──────── Data for this exercise
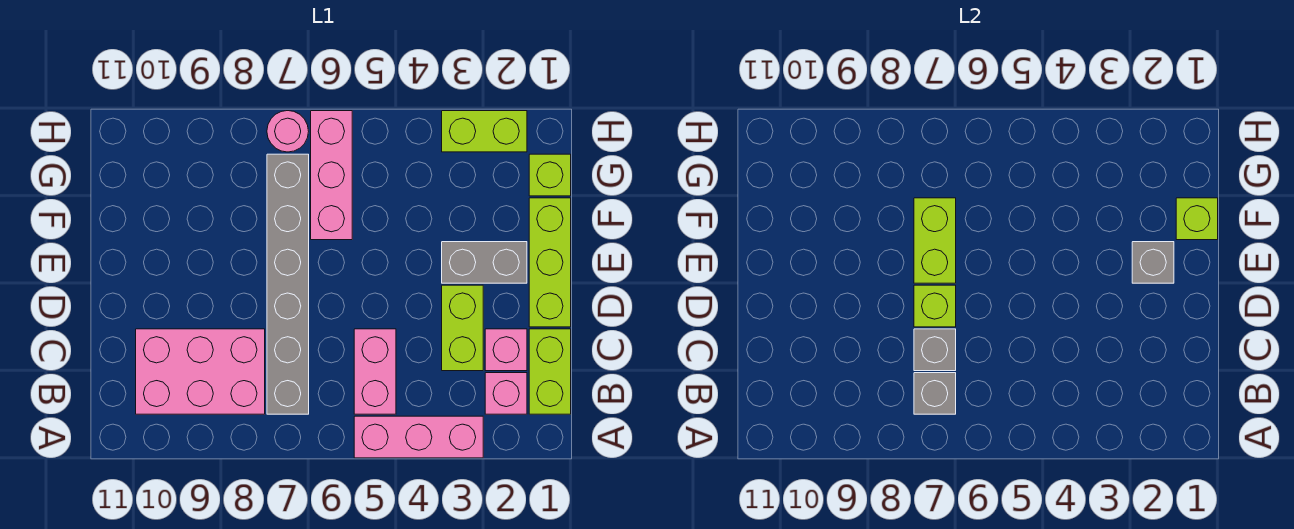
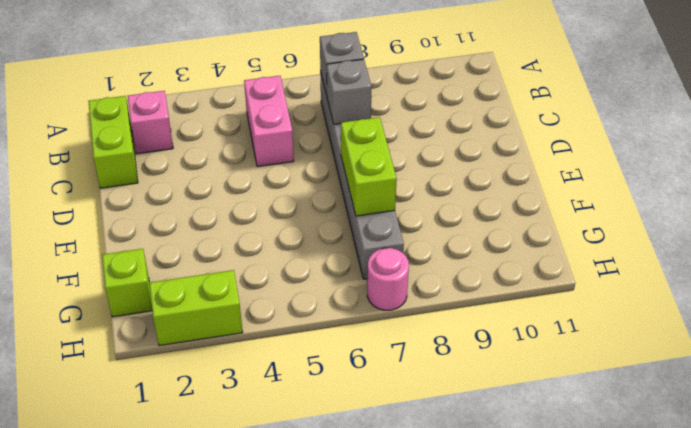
none -> pink 1x3 brick [354,416,483,458]
none -> pink 2x3 brick [136,329,265,414]
none -> pink 1x1 brick [485,329,527,371]

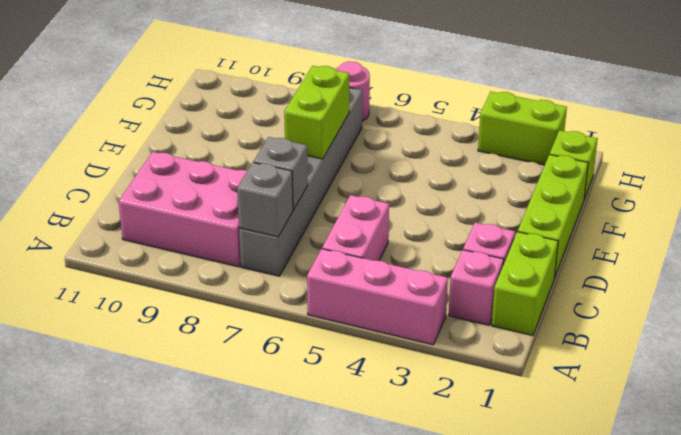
none -> lime 1x2 brick [442,285,483,371]
none -> grey 1x2 brick [442,242,527,283]
none -> pink 1x3 brick [311,111,352,240]

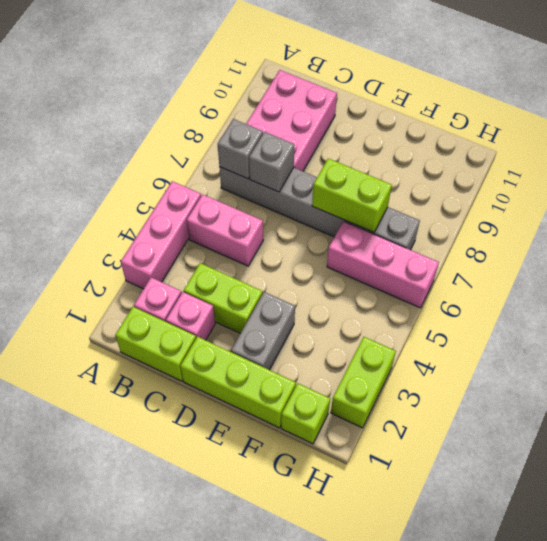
none -> pink 1x1 round brick [267,111,309,152]
none -> lime 1x1 brick [914,285,956,327]
none -> grey 1x1 brick [1132,242,1174,283]

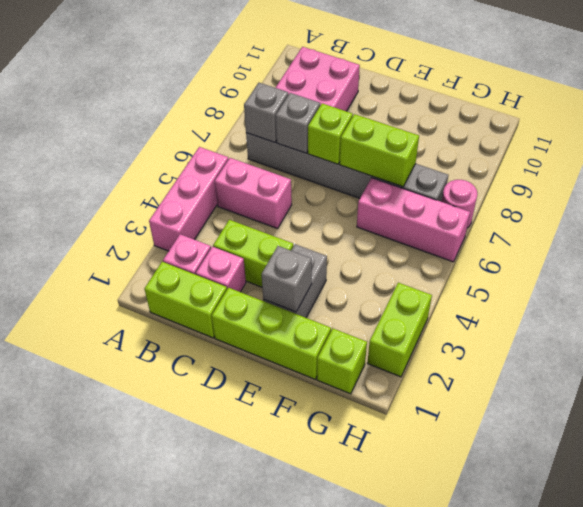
none -> lime 1x1 brick [1176,198,1218,240]

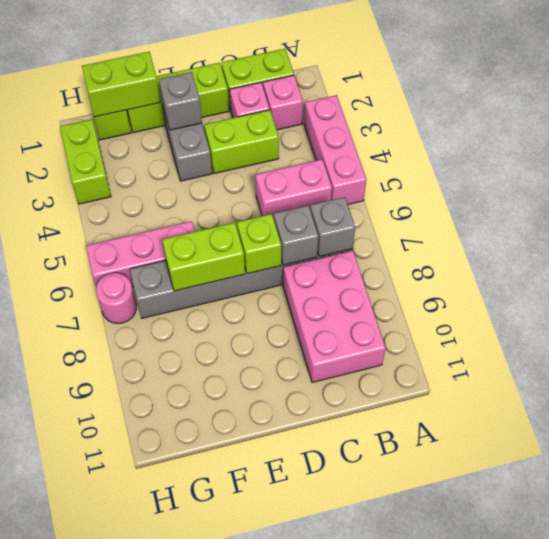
lime 1x2 brick [82,52,160,117] -> lime 1x1 brick [1176,198,1218,240]

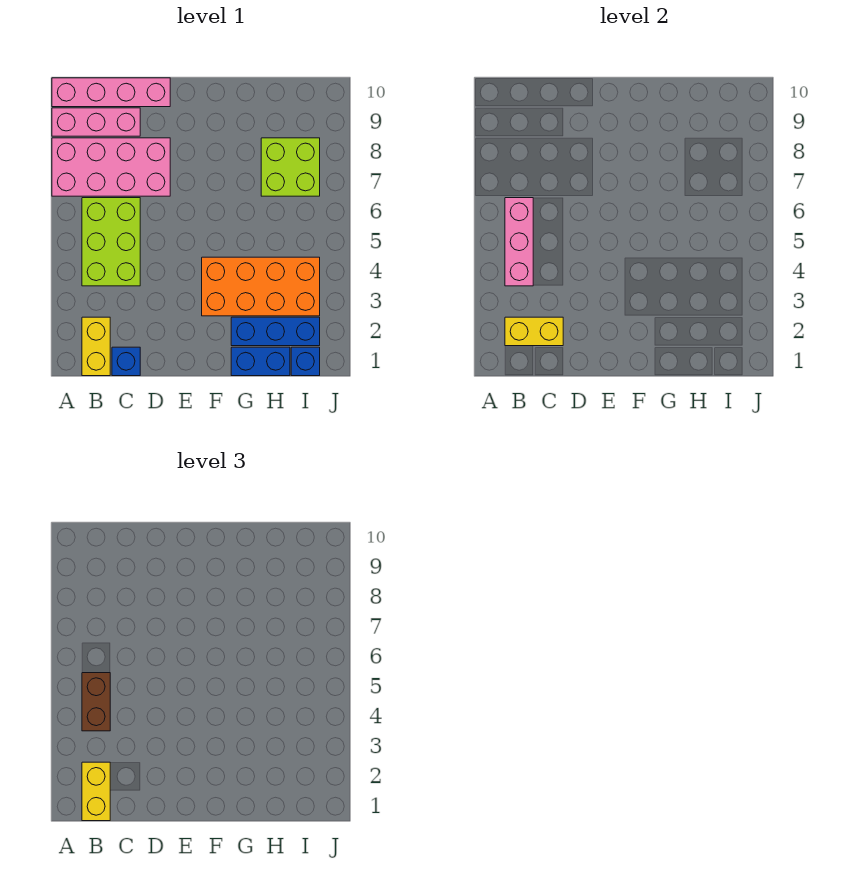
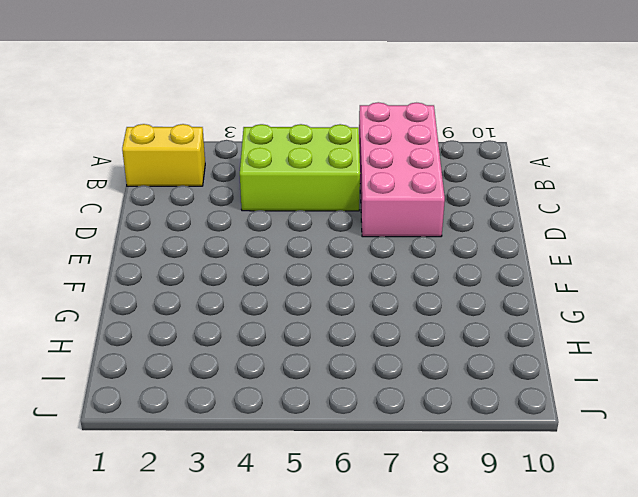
none -> pink 1x3 brick [52,108,140,136]
none -> pink 1x4 brick [52,78,170,107]
none -> blue 1x1 brick [112,347,140,376]

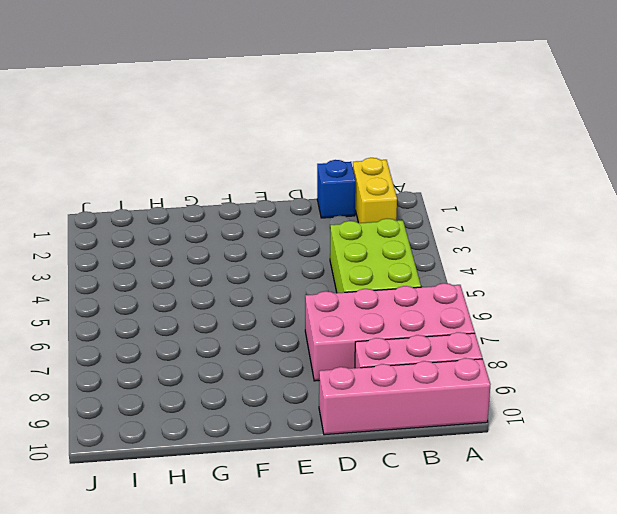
none -> orange 2x4 brick [202,257,320,316]
none -> blue 1x2 brick [231,347,290,376]
none -> blue 1x3 brick [231,317,320,346]

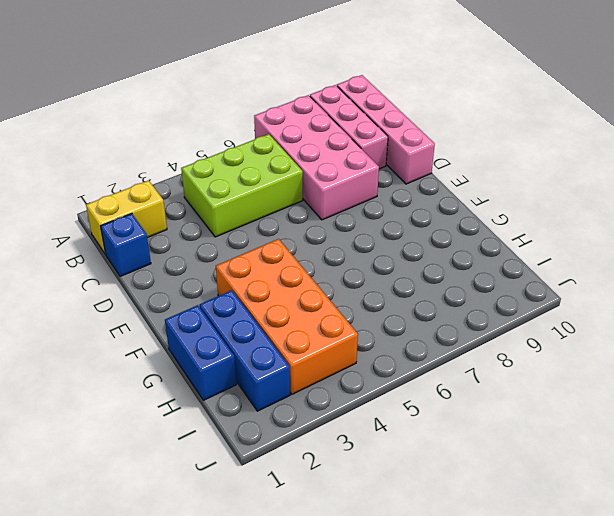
none -> lime 2x2 brick [261,138,320,196]
none -> blue 1x1 brick [291,347,320,376]
none -> yellow 1x2 brick [505,317,563,346]

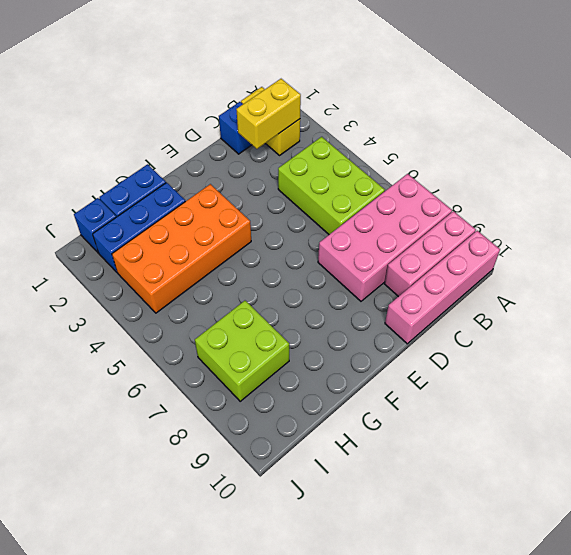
none -> pink 1x3 brick [505,198,533,286]
none -> yellow 1x2 brick [82,762,110,821]
none -> brown 1x2 brick [82,673,110,731]

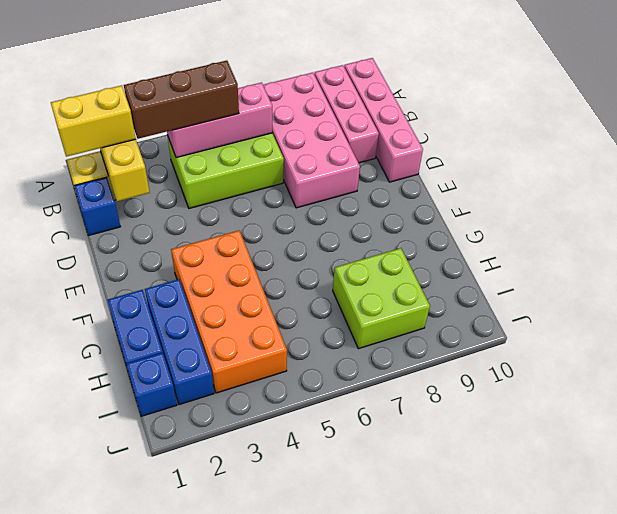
brown 1x3 brick [124,61,239,139] -> brown 1x2 brick [82,673,110,731]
────────────────
Output the entries above exactly, without their pictures.

▶ Answer to this exercise:
none -> pink 1x3 brick [354,416,483,458]
none -> pink 2x3 brick [136,329,265,414]
none -> pink 1x1 brick [485,329,527,371]

none -> lime 1x2 brick [442,285,483,371]
none -> grey 1x2 brick [442,242,527,283]
none -> pink 1x3 brick [311,111,352,240]

none -> pink 1x1 round brick [267,111,309,152]
none -> lime 1x1 brick [914,285,956,327]
none -> grey 1x1 brick [1132,242,1174,283]

none -> lime 1x1 brick [1176,198,1218,240]

lime 1x2 brick [82,52,160,117] -> lime 1x1 brick [1176,198,1218,240]

none -> pink 1x3 brick [52,108,140,136]
none -> pink 1x4 brick [52,78,170,107]
none -> blue 1x1 brick [112,347,140,376]

none -> orange 2x4 brick [202,257,320,316]
none -> blue 1x2 brick [231,347,290,376]
none -> blue 1x3 brick [231,317,320,346]

none -> lime 2x2 brick [261,138,320,196]
none -> blue 1x1 brick [291,347,320,376]
none -> yellow 1x2 brick [505,317,563,346]

none -> pink 1x3 brick [505,198,533,286]
none -> yellow 1x2 brick [82,762,110,821]
none -> brown 1x2 brick [82,673,110,731]

brown 1x3 brick [124,61,239,139] -> brown 1x2 brick [82,673,110,731]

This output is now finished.